▶ _EXERCISE DETAILS_
Could you return every line of the records below that contains the word "width"?

▶ _Coordinate-based change data_
%%

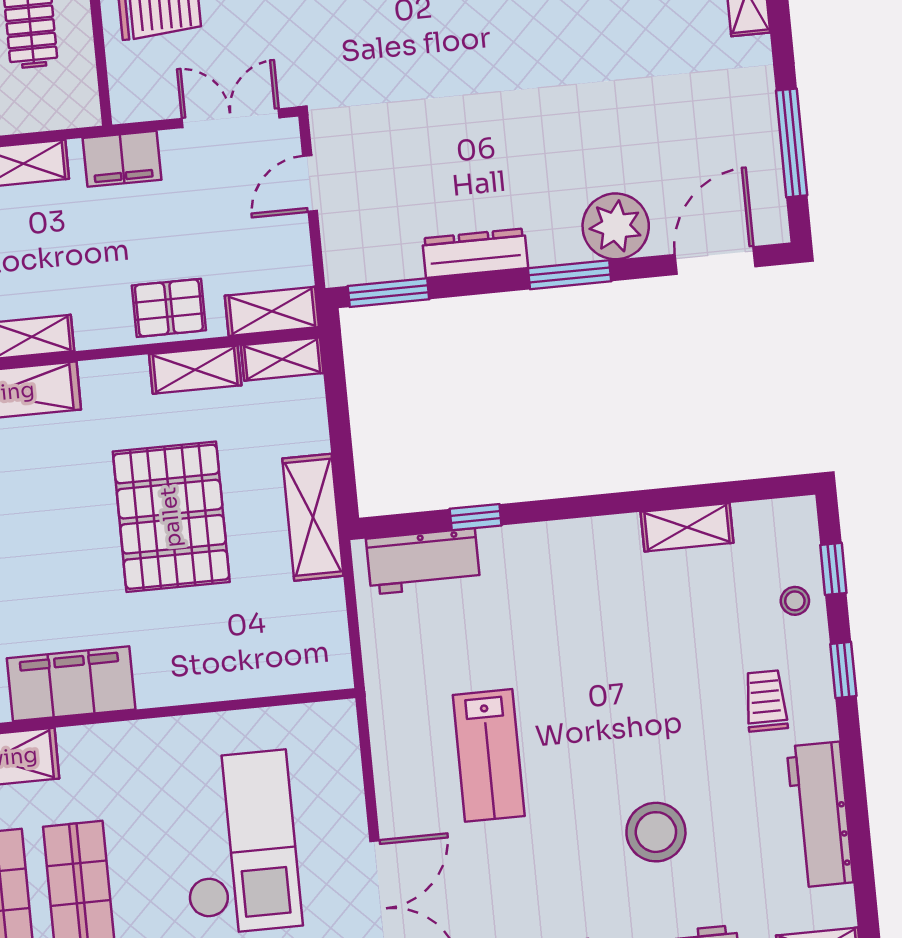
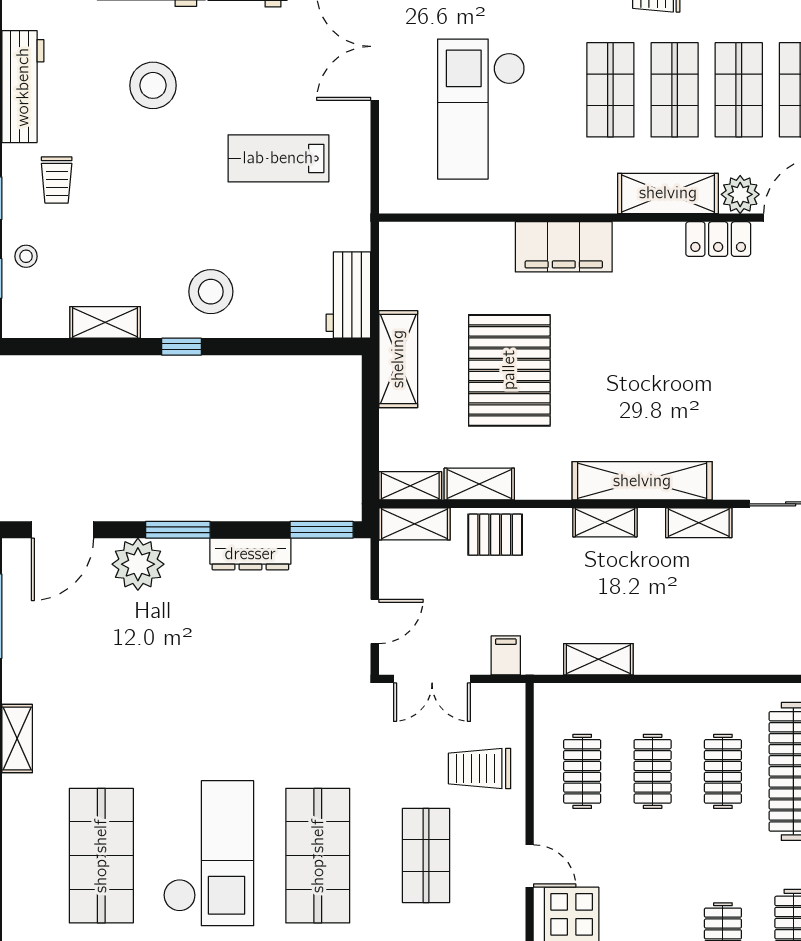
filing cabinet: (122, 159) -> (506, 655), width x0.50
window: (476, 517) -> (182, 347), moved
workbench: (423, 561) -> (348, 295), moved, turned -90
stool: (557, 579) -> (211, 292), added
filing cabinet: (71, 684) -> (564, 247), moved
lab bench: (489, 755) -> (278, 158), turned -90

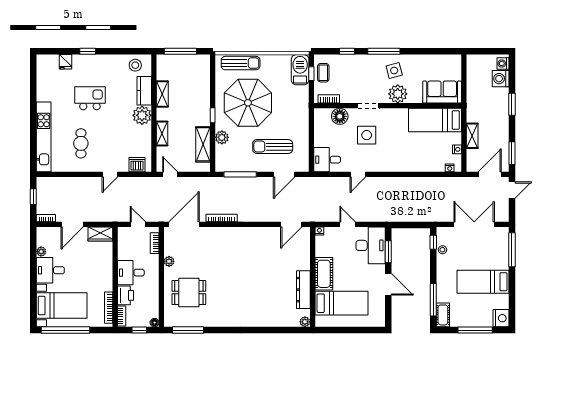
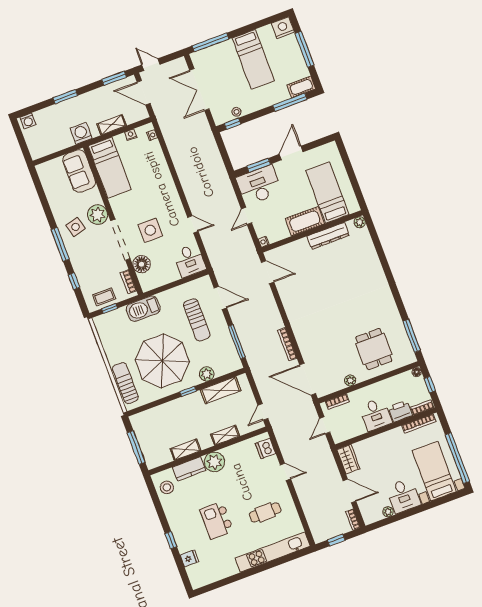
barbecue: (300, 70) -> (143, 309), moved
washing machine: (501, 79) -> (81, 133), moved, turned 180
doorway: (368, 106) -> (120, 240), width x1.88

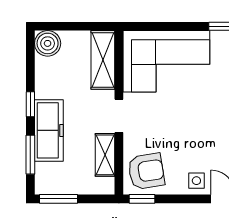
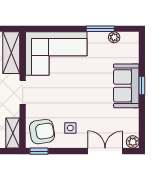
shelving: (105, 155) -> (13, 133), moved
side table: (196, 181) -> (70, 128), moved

%%

▶ _SOLVED PROBLEM_
filing cabinet: (122, 159) -> (506, 655), width x0.50
doorway: (368, 106) -> (120, 240), width x1.88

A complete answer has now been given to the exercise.